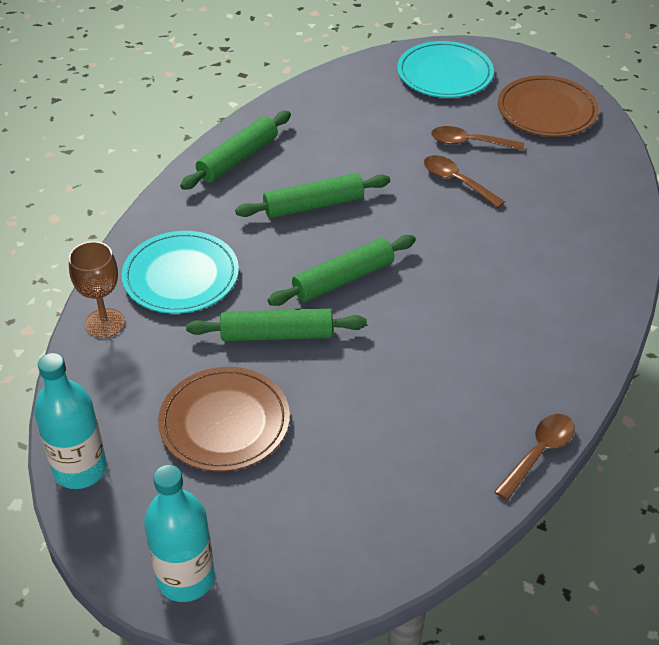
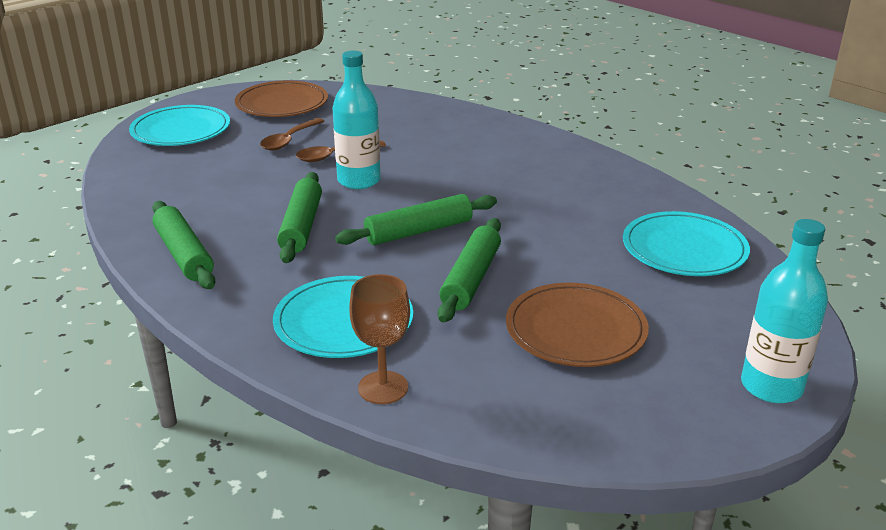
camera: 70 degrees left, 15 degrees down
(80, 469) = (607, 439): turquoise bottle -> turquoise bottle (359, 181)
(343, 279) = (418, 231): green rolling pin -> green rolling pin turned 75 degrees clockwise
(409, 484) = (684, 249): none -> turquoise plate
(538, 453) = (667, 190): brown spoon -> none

^^^^

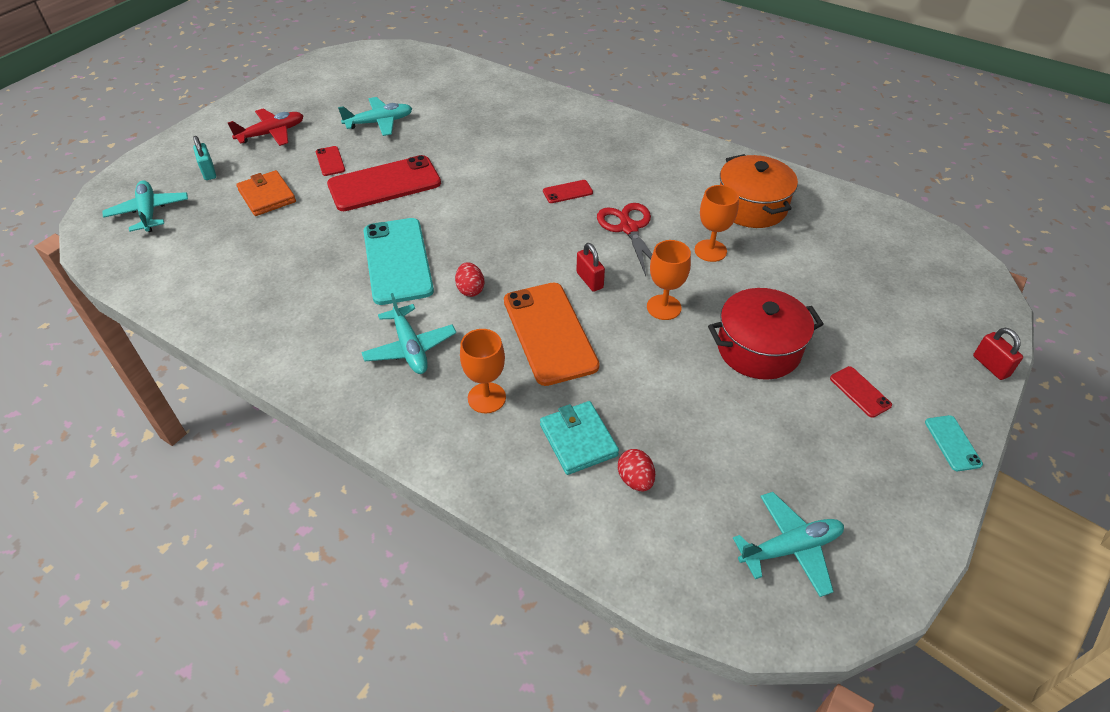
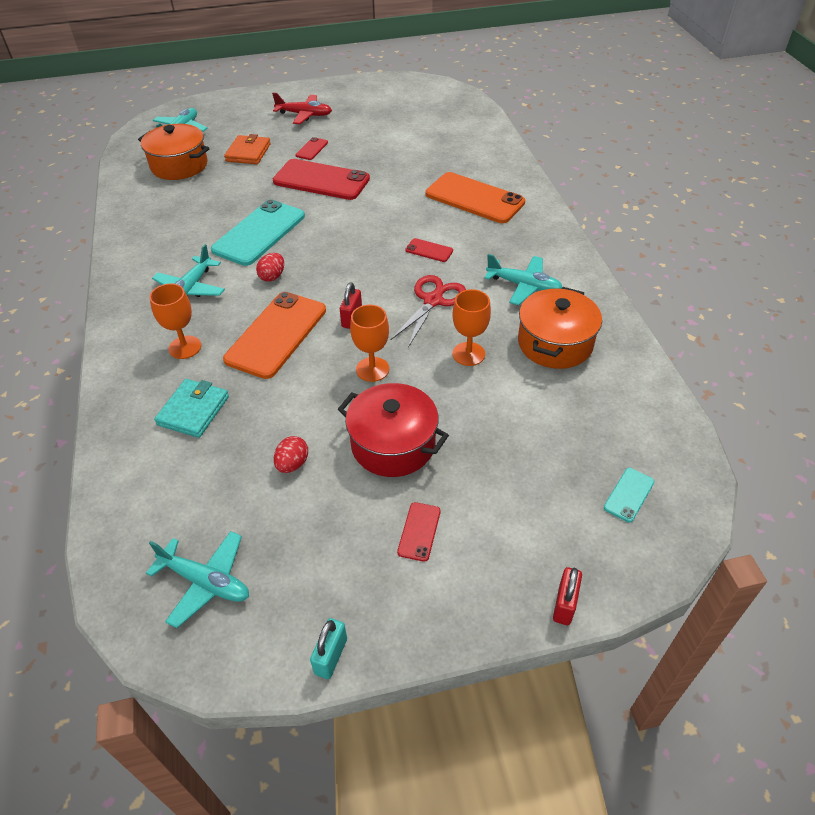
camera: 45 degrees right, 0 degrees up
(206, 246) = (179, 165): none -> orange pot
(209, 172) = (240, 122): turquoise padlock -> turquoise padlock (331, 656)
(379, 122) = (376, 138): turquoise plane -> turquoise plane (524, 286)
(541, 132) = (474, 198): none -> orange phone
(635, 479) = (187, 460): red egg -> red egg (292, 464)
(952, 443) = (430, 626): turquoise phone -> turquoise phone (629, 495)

^^^^

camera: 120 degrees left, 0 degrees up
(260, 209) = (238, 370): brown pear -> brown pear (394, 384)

^^^^

• _What is being asked_:
If a line in the records above holds the string "none", copy it.

• _Result for this task_:
(409, 484) = (684, 249): none -> turquoise plate
(538, 453) = (667, 190): brown spoon -> none
(206, 246) = (179, 165): none -> orange pot
(541, 132) = (474, 198): none -> orange phone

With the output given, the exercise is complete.